**WORK TO COMPLETE**
Would you print the records below without changing anything?

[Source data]
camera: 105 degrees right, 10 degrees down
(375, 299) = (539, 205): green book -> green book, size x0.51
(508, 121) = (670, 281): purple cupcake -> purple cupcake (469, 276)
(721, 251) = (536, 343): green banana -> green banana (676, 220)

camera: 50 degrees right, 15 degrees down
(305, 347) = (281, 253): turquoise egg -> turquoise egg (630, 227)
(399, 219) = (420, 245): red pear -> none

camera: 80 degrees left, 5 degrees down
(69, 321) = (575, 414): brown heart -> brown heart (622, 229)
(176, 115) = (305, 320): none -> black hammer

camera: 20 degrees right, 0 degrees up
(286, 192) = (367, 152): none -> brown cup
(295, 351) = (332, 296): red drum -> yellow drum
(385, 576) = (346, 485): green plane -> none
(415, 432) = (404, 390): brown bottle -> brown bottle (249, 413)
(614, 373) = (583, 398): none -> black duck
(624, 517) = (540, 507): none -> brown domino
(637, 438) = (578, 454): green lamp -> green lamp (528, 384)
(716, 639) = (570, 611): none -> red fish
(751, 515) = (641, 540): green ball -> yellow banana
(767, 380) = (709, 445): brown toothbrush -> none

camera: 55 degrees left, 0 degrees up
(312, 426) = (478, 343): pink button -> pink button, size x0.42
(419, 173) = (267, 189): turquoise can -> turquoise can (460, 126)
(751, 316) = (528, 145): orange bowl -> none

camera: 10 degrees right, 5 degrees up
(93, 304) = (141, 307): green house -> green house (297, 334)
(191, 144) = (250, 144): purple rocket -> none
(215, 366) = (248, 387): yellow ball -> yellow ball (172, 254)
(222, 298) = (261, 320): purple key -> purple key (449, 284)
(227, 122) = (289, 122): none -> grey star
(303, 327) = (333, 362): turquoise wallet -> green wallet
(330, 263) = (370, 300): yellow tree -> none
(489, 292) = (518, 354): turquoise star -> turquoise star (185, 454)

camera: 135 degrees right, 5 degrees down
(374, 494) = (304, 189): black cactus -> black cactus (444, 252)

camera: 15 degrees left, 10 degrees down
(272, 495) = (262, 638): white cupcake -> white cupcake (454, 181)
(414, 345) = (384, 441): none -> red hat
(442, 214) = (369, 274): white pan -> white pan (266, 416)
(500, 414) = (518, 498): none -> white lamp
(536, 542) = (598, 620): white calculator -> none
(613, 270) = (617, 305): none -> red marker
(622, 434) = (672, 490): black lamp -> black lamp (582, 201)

**RESULT OF THE EXERCISE**
camera: 105 degrees right, 10 degrees down
(375, 299) = (539, 205): green book -> green book, size x0.51
(508, 121) = (670, 281): purple cupcake -> purple cupcake (469, 276)
(721, 251) = (536, 343): green banana -> green banana (676, 220)

camera: 50 degrees right, 15 degrees down
(305, 347) = (281, 253): turquoise egg -> turquoise egg (630, 227)
(399, 219) = (420, 245): red pear -> none

camera: 80 degrees left, 5 degrees down
(69, 321) = (575, 414): brown heart -> brown heart (622, 229)
(176, 115) = (305, 320): none -> black hammer

camera: 20 degrees right, 0 degrees up
(286, 192) = (367, 152): none -> brown cup
(295, 351) = (332, 296): red drum -> yellow drum
(385, 576) = (346, 485): green plane -> none
(415, 432) = (404, 390): brown bottle -> brown bottle (249, 413)
(614, 373) = (583, 398): none -> black duck
(624, 517) = (540, 507): none -> brown domino
(637, 438) = (578, 454): green lamp -> green lamp (528, 384)
(716, 639) = (570, 611): none -> red fish
(751, 515) = (641, 540): green ball -> yellow banana
(767, 380) = (709, 445): brown toothbrush -> none

camera: 55 degrees left, 0 degrees up
(312, 426) = (478, 343): pink button -> pink button, size x0.42
(419, 173) = (267, 189): turquoise can -> turquoise can (460, 126)
(751, 316) = (528, 145): orange bowl -> none

camera: 10 degrees right, 5 degrees up
(93, 304) = (141, 307): green house -> green house (297, 334)
(191, 144) = (250, 144): purple rocket -> none
(215, 366) = (248, 387): yellow ball -> yellow ball (172, 254)
(222, 298) = (261, 320): purple key -> purple key (449, 284)
(227, 122) = (289, 122): none -> grey star
(303, 327) = (333, 362): turquoise wallet -> green wallet
(330, 263) = (370, 300): yellow tree -> none
(489, 292) = (518, 354): turquoise star -> turquoise star (185, 454)

camera: 135 degrees right, 5 degrees down
(374, 494) = (304, 189): black cactus -> black cactus (444, 252)

camera: 15 degrees left, 10 degrees down
(272, 495) = (262, 638): white cupcake -> white cupcake (454, 181)
(414, 345) = (384, 441): none -> red hat
(442, 214) = (369, 274): white pan -> white pan (266, 416)
(500, 414) = (518, 498): none -> white lamp
(536, 542) = (598, 620): white calculator -> none
(613, 270) = (617, 305): none -> red marker
(622, 434) = (672, 490): black lamp -> black lamp (582, 201)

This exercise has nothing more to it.